## WORK ITEM
Take the line containing "blue plane [299,372,397,429]" as the first and the last line of the records below as the end, and please set down only what lies between them exactly, both ends included.

## PROVIDED DATA
↓

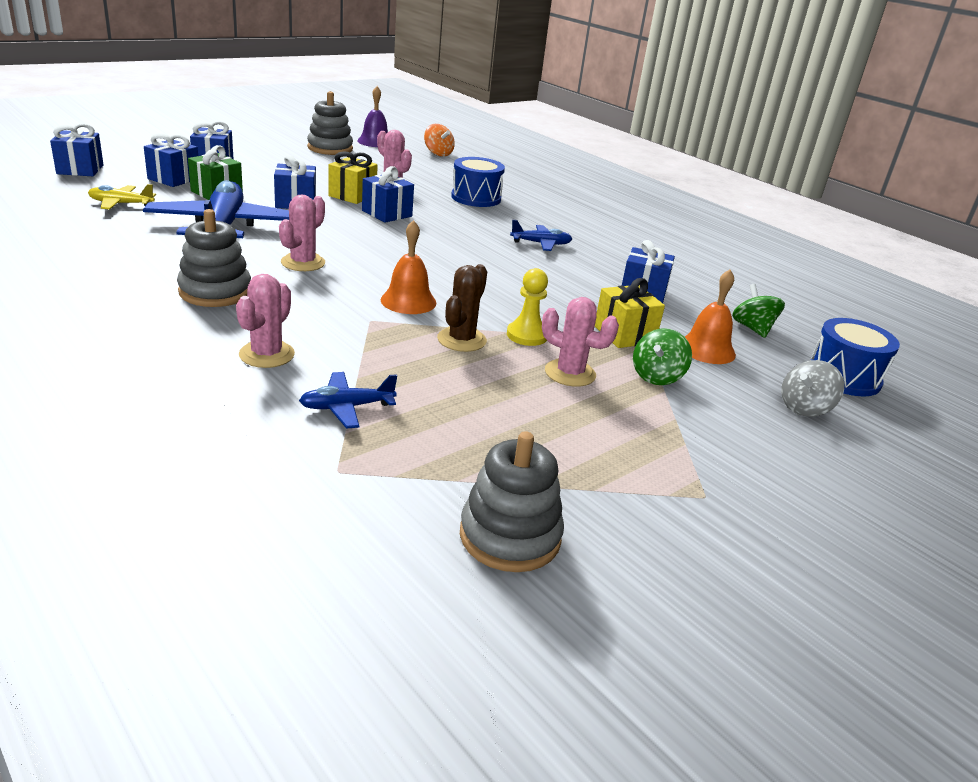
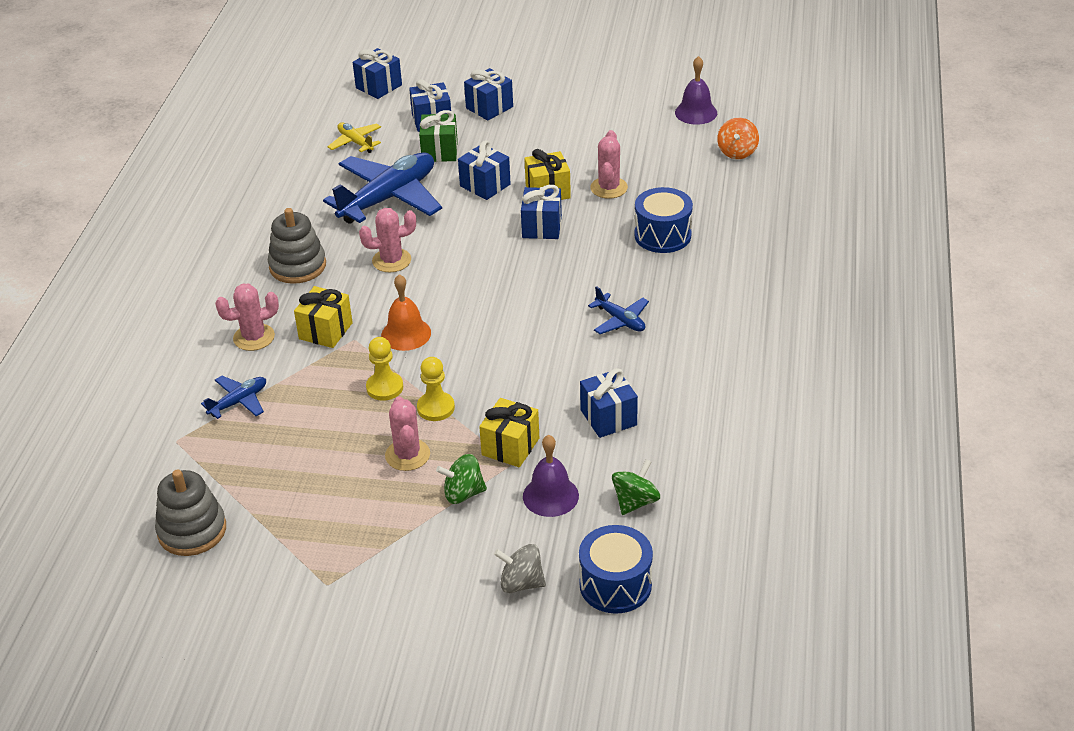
camera: 55 degrees right, 10 degrees up
blue plane [299,372,397,429] -> blue plane turned 105 degrees clockwise [201,376,266,419]
grey stacking toy [307,91,353,155] -> none
brown cactus [437,264,487,352] -> yellow pawn [366,337,403,401]
orange bell [685,269,736,364] -> purple bell [523,435,579,517]
none -> yellow gift [294,286,353,348]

↑

## RESULT OF THE TASK
blue plane [299,372,397,429] -> blue plane turned 105 degrees clockwise [201,376,266,419]
grey stacking toy [307,91,353,155] -> none
brown cactus [437,264,487,352] -> yellow pawn [366,337,403,401]
orange bell [685,269,736,364] -> purple bell [523,435,579,517]
none -> yellow gift [294,286,353,348]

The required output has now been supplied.